(Stored data)
═══
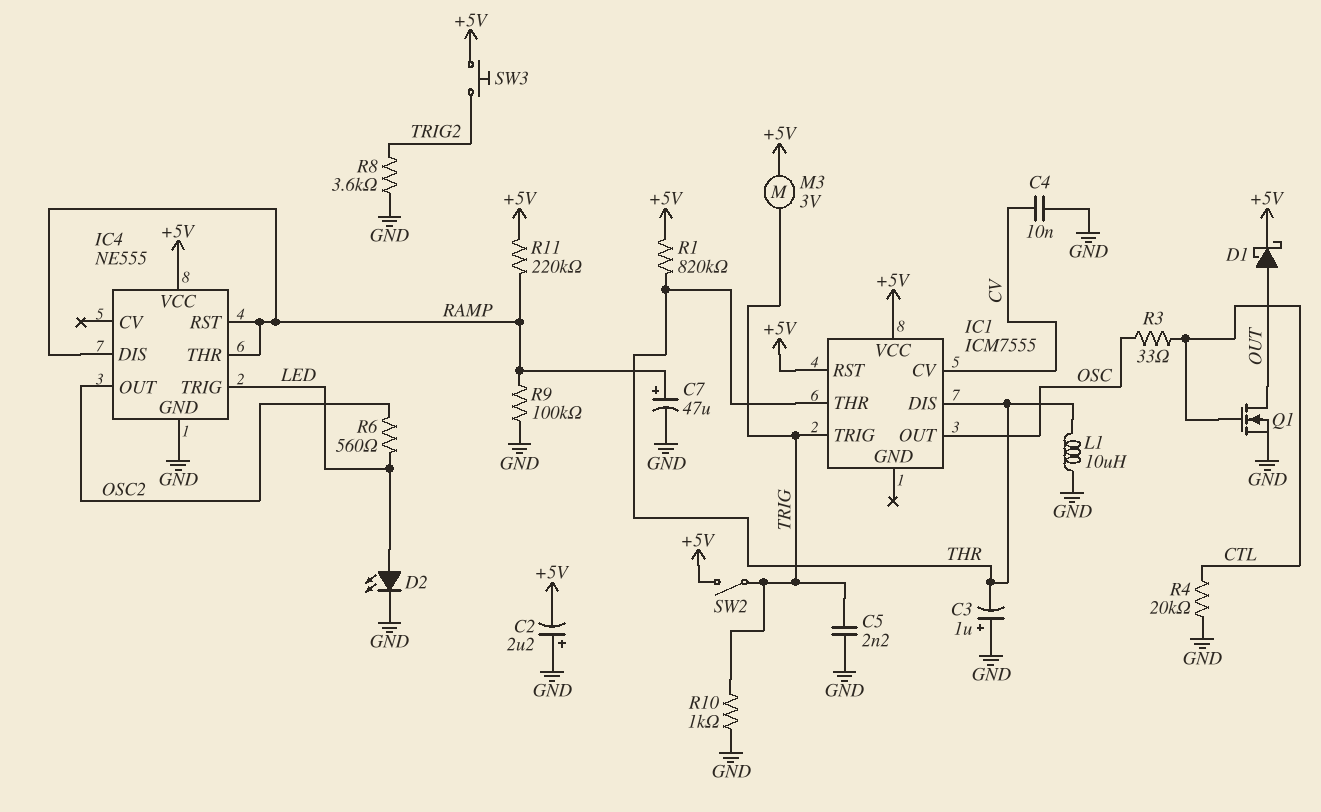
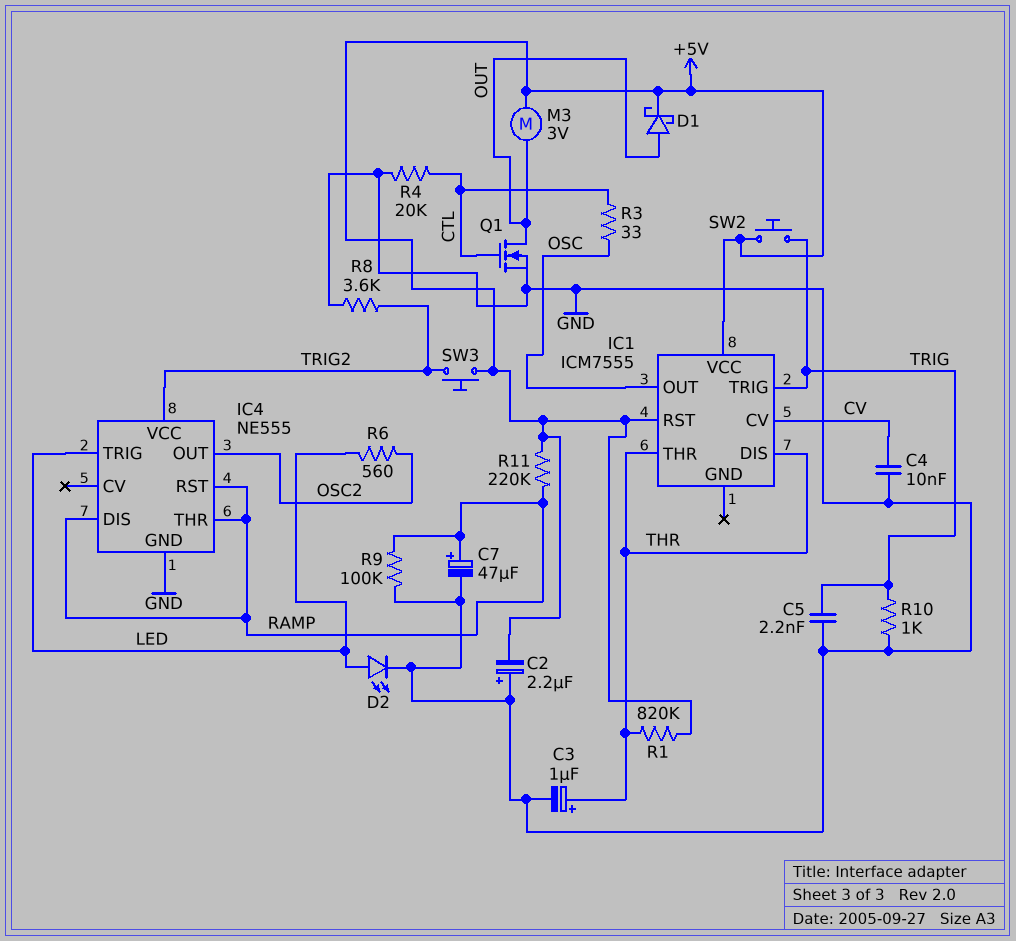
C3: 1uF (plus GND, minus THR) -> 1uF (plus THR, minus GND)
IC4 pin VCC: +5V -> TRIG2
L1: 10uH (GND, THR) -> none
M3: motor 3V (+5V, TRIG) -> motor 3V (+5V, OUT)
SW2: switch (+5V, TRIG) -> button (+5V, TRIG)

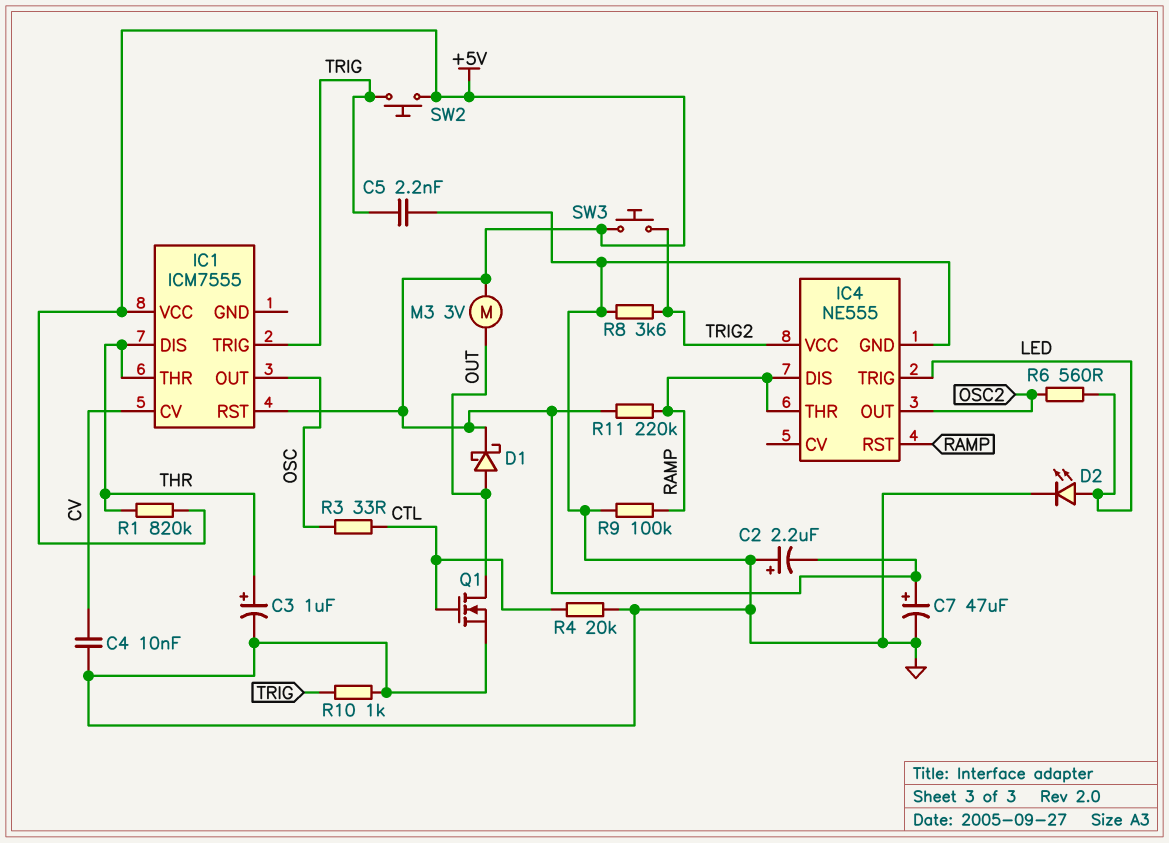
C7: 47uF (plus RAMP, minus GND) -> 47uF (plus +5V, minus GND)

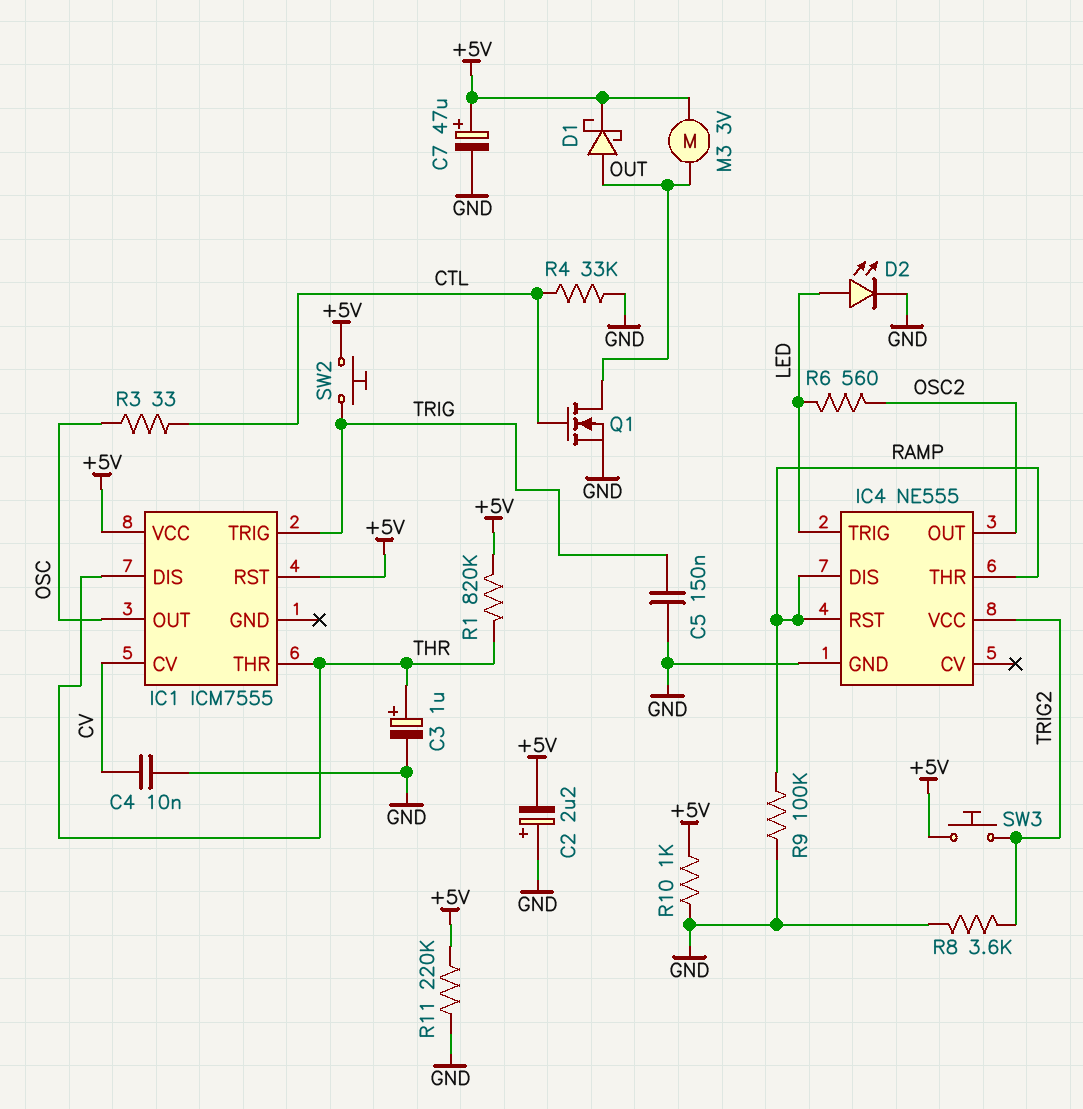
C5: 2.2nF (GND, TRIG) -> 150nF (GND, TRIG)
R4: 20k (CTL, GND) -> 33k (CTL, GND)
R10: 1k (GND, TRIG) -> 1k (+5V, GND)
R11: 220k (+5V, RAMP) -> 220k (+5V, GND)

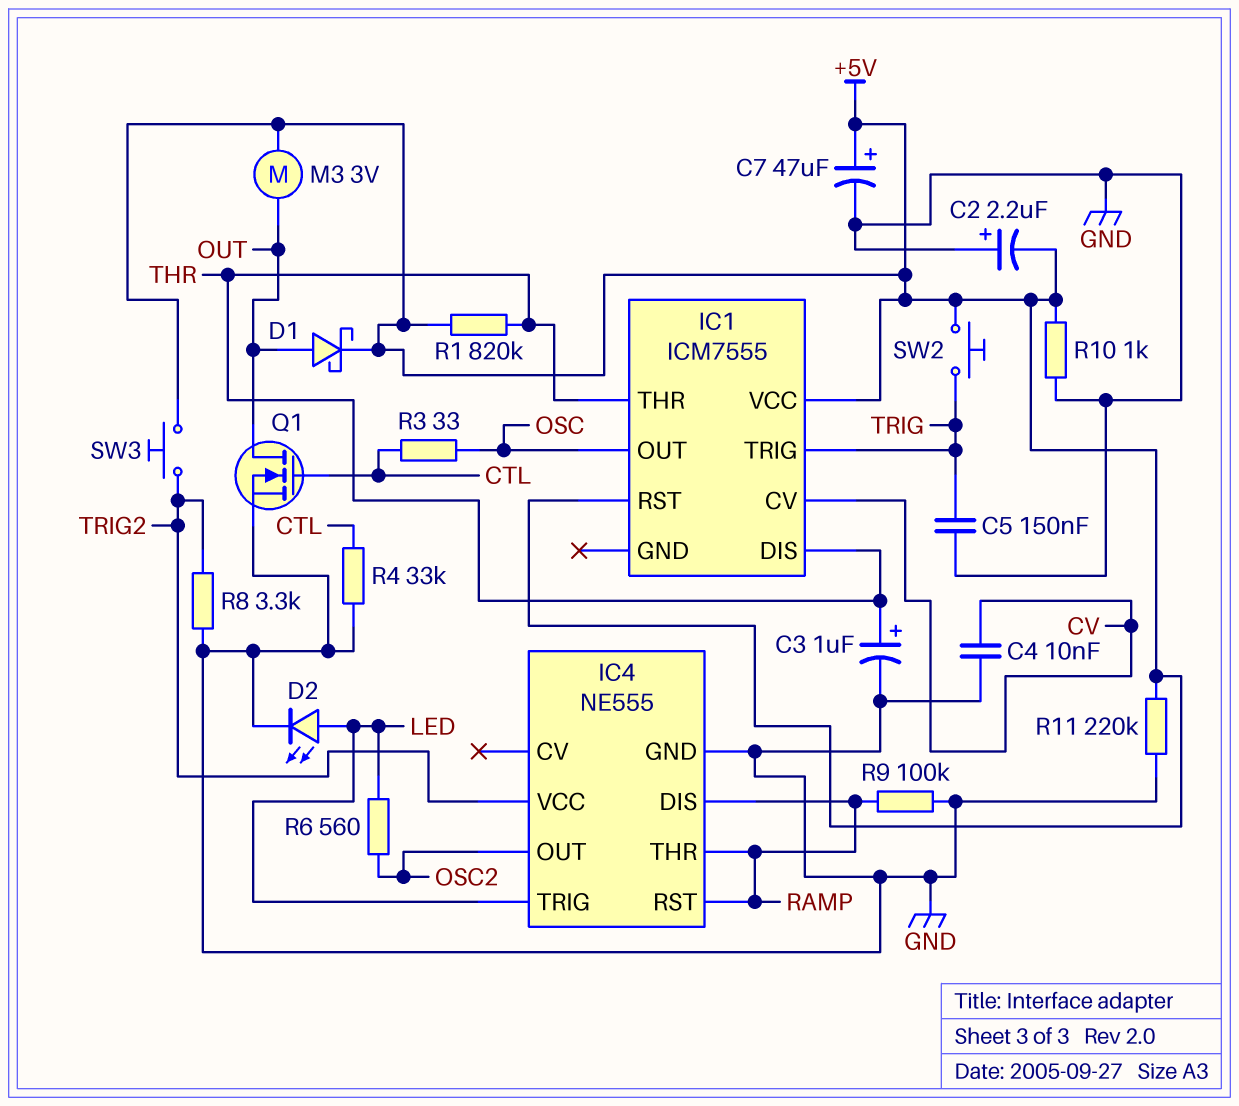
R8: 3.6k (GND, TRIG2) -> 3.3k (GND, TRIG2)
═══
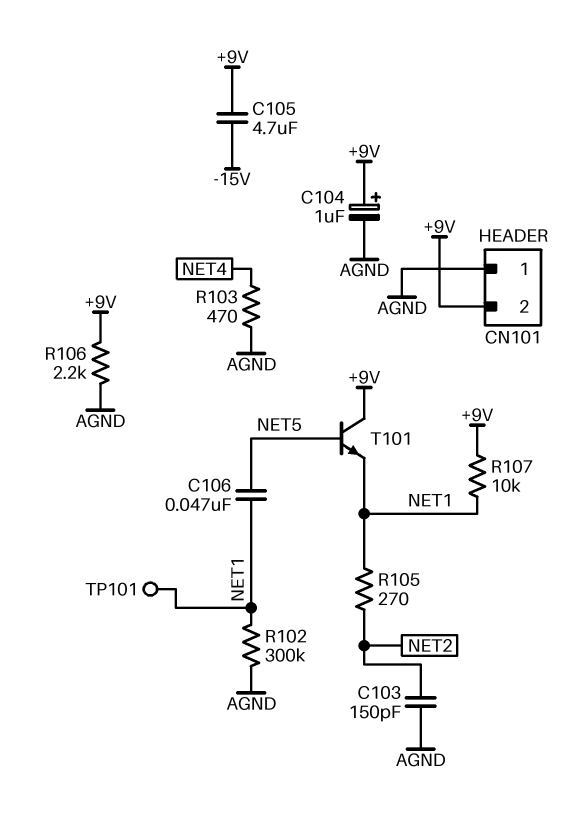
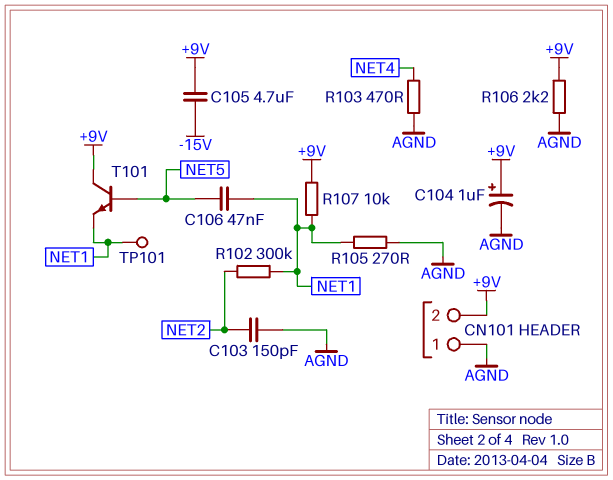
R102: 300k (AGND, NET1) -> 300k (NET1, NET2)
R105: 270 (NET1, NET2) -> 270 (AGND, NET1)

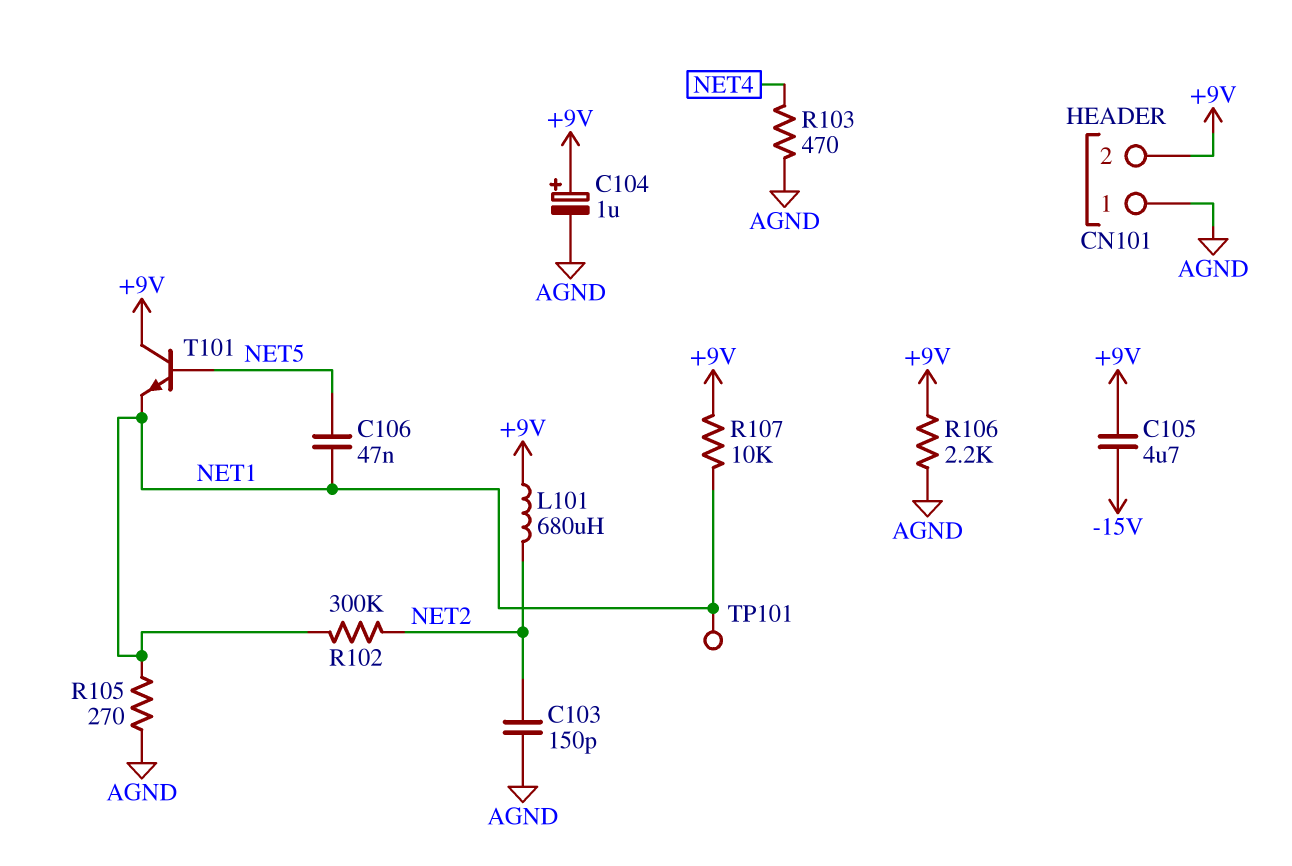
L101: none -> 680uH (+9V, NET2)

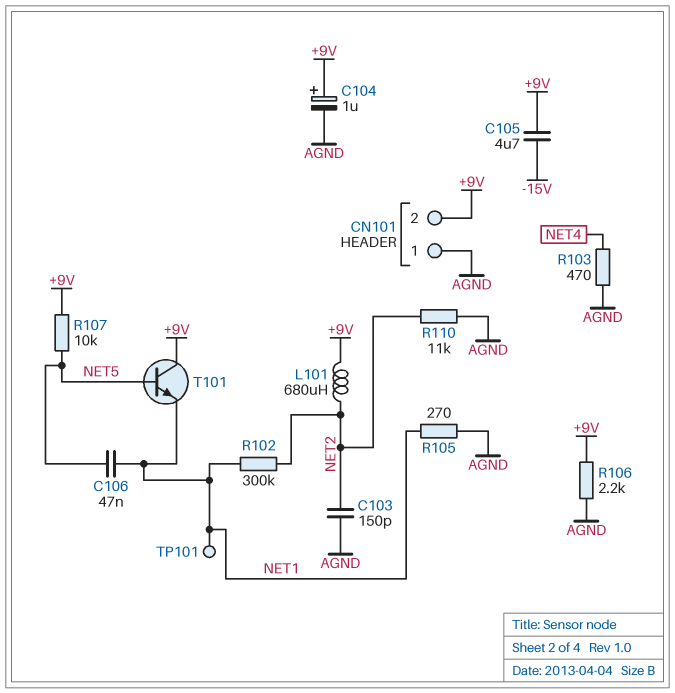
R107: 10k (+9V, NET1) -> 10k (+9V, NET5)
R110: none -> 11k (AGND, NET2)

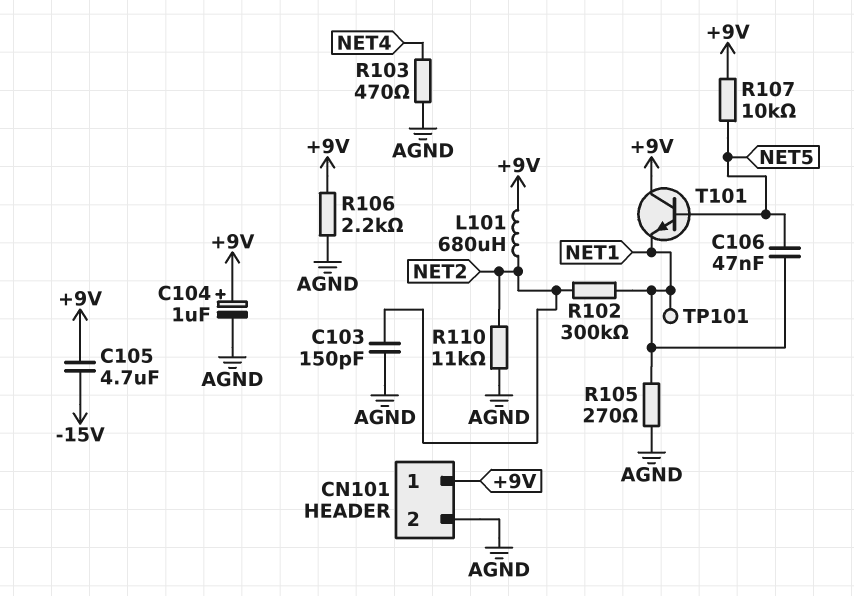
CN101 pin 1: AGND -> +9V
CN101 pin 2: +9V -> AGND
═══
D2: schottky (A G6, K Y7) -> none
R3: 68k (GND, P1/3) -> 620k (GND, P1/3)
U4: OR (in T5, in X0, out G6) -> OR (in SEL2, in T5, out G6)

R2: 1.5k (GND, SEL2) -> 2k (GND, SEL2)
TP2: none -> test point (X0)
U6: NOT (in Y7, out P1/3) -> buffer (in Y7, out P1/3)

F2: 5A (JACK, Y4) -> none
═══
## What to do
Set down again, exactly, every line above from the one with "R110: none -> 11k (AGND, NET2)" down to the one with "CN101 pin 2: +9V -> AGND", both ends included. No pictures, and nothing else.

## Output for this task
R110: none -> 11k (AGND, NET2)

CN101 pin 1: AGND -> +9V
CN101 pin 2: +9V -> AGND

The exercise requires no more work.